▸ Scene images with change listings
_ _ _

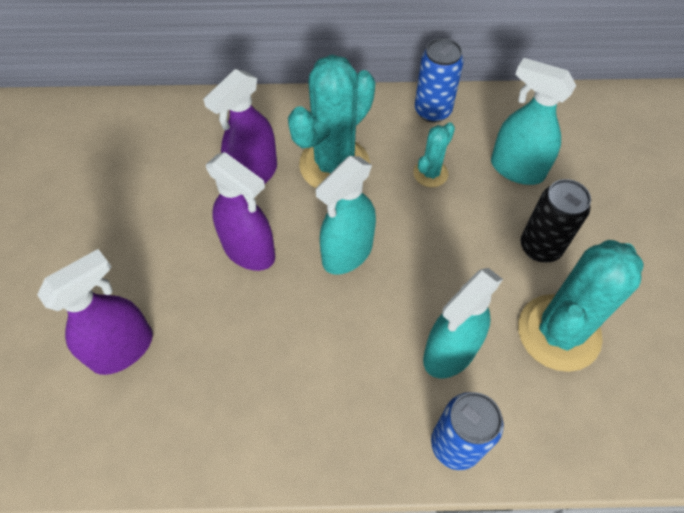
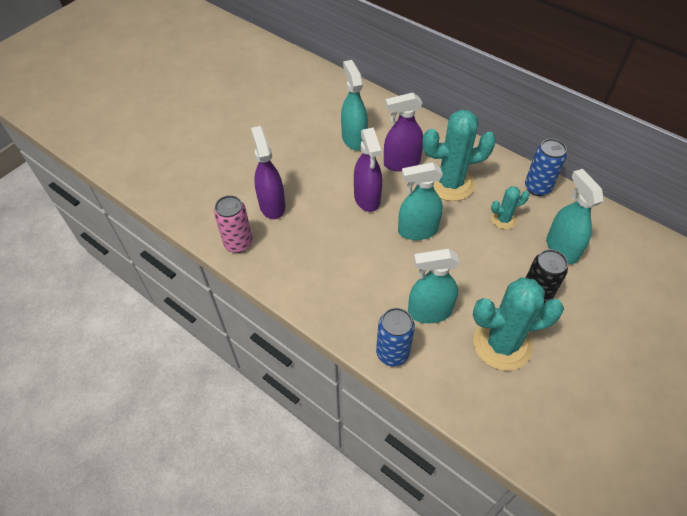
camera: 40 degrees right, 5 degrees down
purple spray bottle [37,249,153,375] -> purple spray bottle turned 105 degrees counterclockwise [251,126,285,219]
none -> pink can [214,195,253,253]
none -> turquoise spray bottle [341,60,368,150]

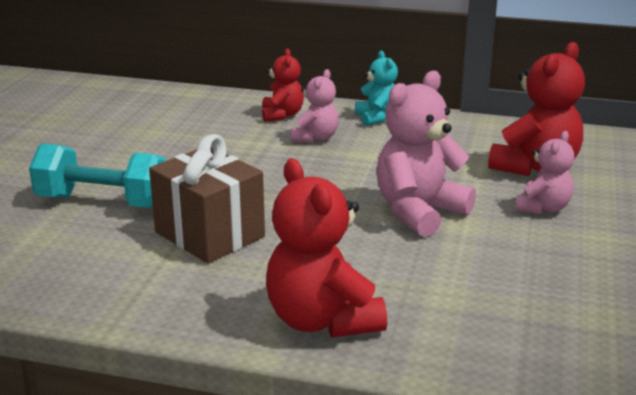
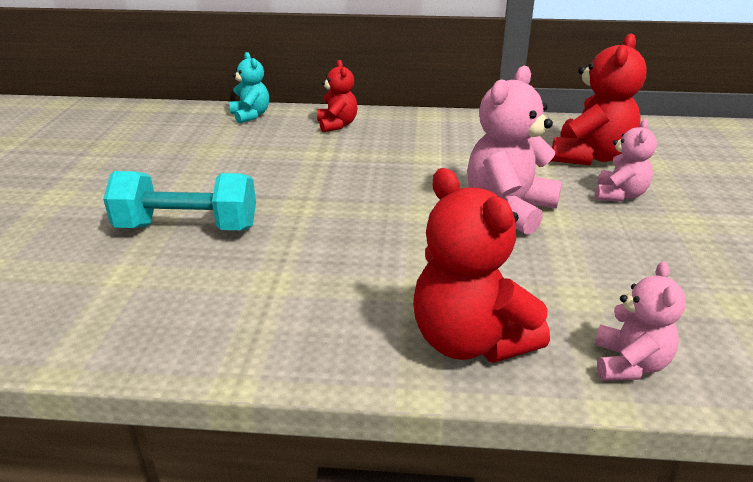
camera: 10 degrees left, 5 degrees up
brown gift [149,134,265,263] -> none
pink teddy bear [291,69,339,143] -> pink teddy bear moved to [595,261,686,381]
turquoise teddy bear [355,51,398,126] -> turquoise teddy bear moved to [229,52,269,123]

_ _ _

▸ What you will do
Final stretch of the data: repeat exactly each line from the one containing "purple spray bottle [37,249,153,375]" through the last, and omit all pictures.

▸ Finished task
purple spray bottle [37,249,153,375] -> purple spray bottle turned 105 degrees counterclockwise [251,126,285,219]
none -> pink can [214,195,253,253]
none -> turquoise spray bottle [341,60,368,150]

camera: 10 degrees left, 5 degrees up
brown gift [149,134,265,263] -> none
pink teddy bear [291,69,339,143] -> pink teddy bear moved to [595,261,686,381]
turquoise teddy bear [355,51,398,126] -> turquoise teddy bear moved to [229,52,269,123]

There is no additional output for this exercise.